-- Given material follows --
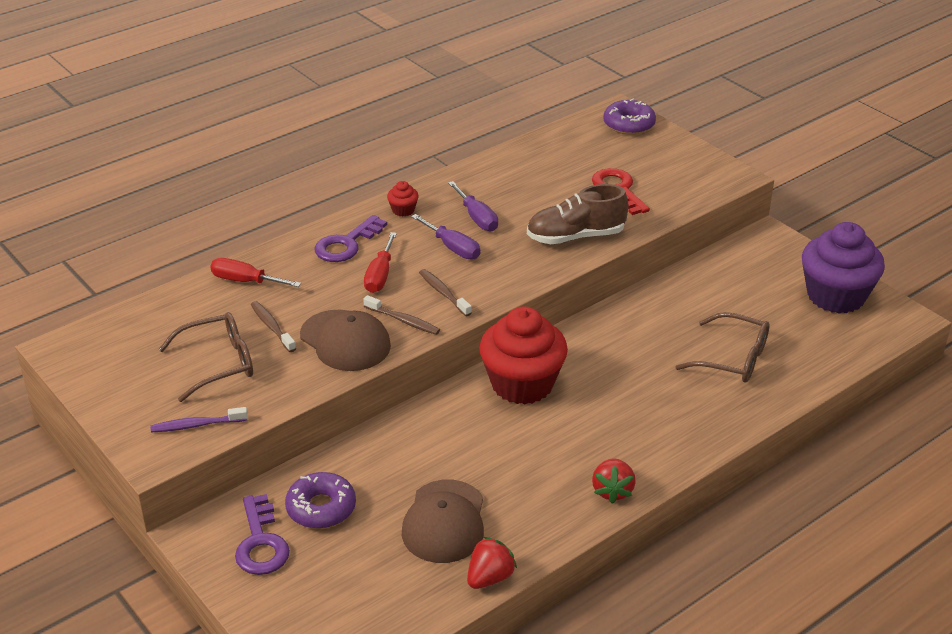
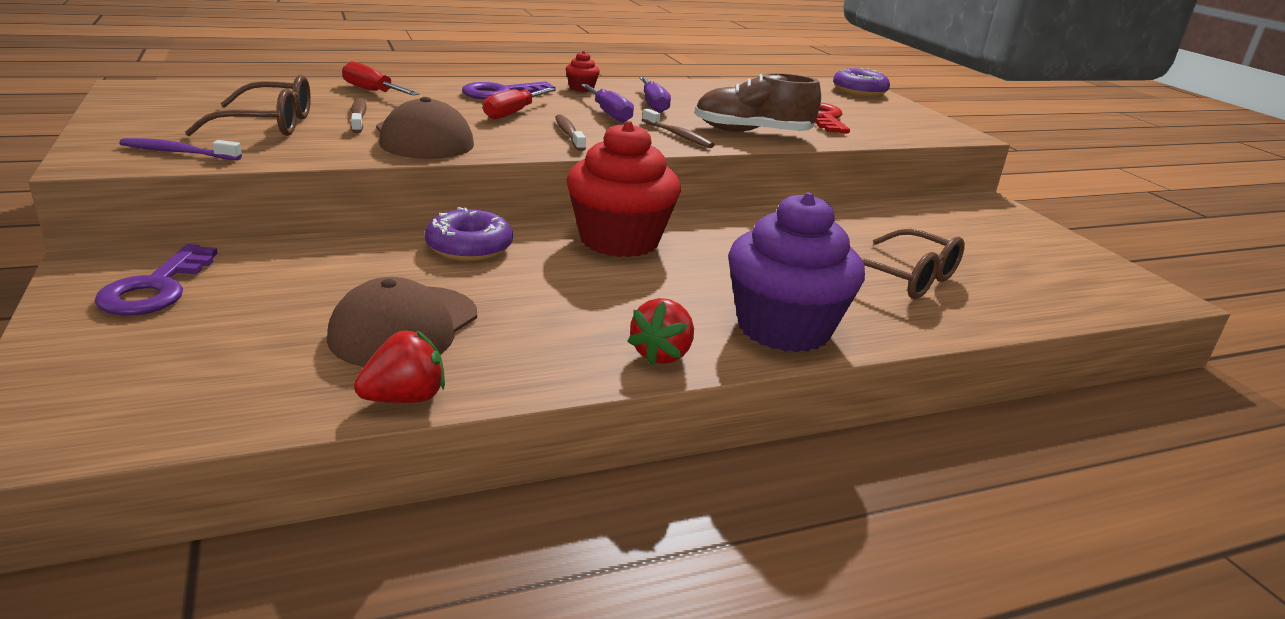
camera: 15 degrees right, 10 degrees down
purple donut [285,472,356,529] -> purple donut moved to [425,207,513,261]
brown toothbrush [363,295,440,335] -> brown toothbrush moved to [642,109,715,148]
purple cupcake [802,222,885,314] -> purple cupcake moved to [728,192,865,352]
-- Given material concluded --
* Requirement
Nothing but the text is wanted: repeat the data above exactly, without its images.

* Output for this exercise
camera: 15 degrees right, 10 degrees down
purple donut [285,472,356,529] -> purple donut moved to [425,207,513,261]
brown toothbrush [363,295,440,335] -> brown toothbrush moved to [642,109,715,148]
purple cupcake [802,222,885,314] -> purple cupcake moved to [728,192,865,352]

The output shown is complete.